| Task goal |
Only text belongs in your copy of the listing below; reproduce it exactly and leave out the pictures.

| Exercise data |
== Segment start ==

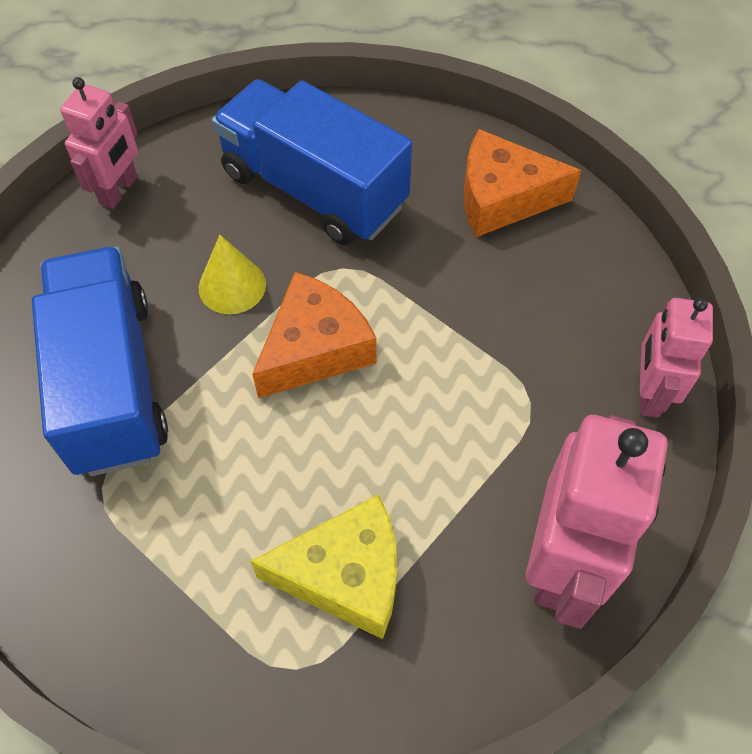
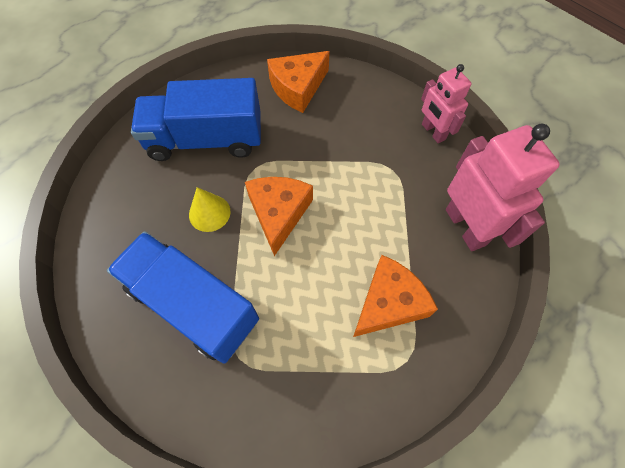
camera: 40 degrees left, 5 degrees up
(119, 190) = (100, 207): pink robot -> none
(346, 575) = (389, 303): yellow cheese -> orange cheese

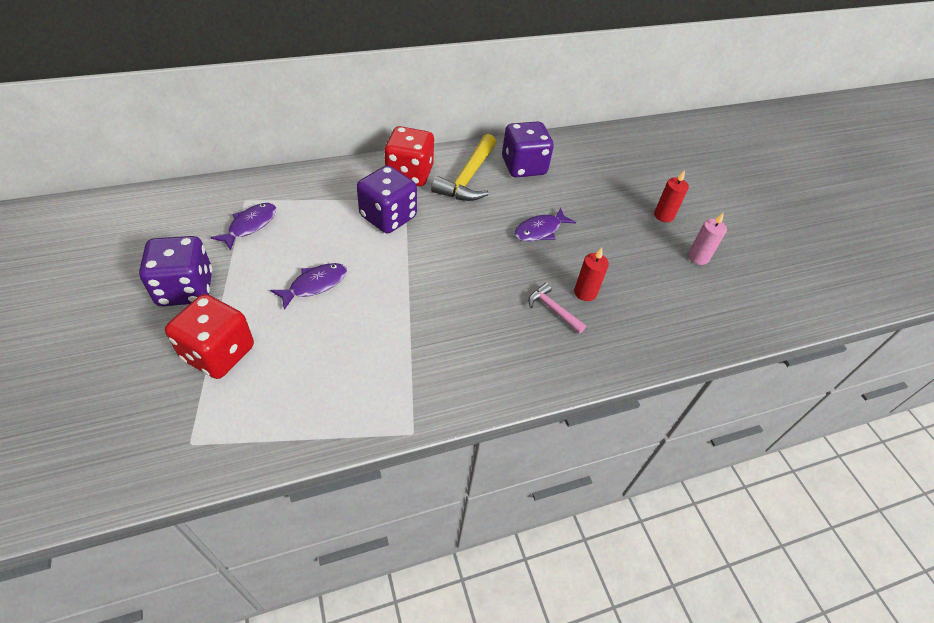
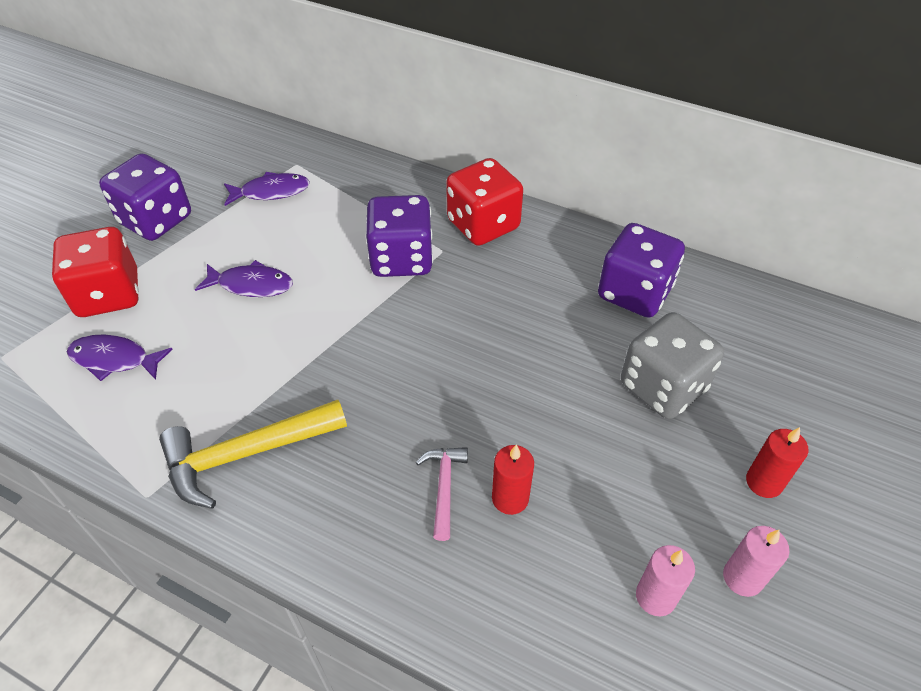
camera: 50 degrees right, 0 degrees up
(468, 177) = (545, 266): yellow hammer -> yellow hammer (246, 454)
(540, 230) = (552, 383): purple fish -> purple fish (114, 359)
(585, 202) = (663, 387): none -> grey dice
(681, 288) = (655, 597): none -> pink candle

== Segment end ==

| Solved exercise |
camera: 40 degrees left, 5 degrees up
(119, 190) = (100, 207): pink robot -> none
(346, 575) = (389, 303): yellow cheese -> orange cheese

camera: 50 degrees right, 0 degrees up
(468, 177) = (545, 266): yellow hammer -> yellow hammer (246, 454)
(540, 230) = (552, 383): purple fish -> purple fish (114, 359)
(585, 202) = (663, 387): none -> grey dice
(681, 288) = (655, 597): none -> pink candle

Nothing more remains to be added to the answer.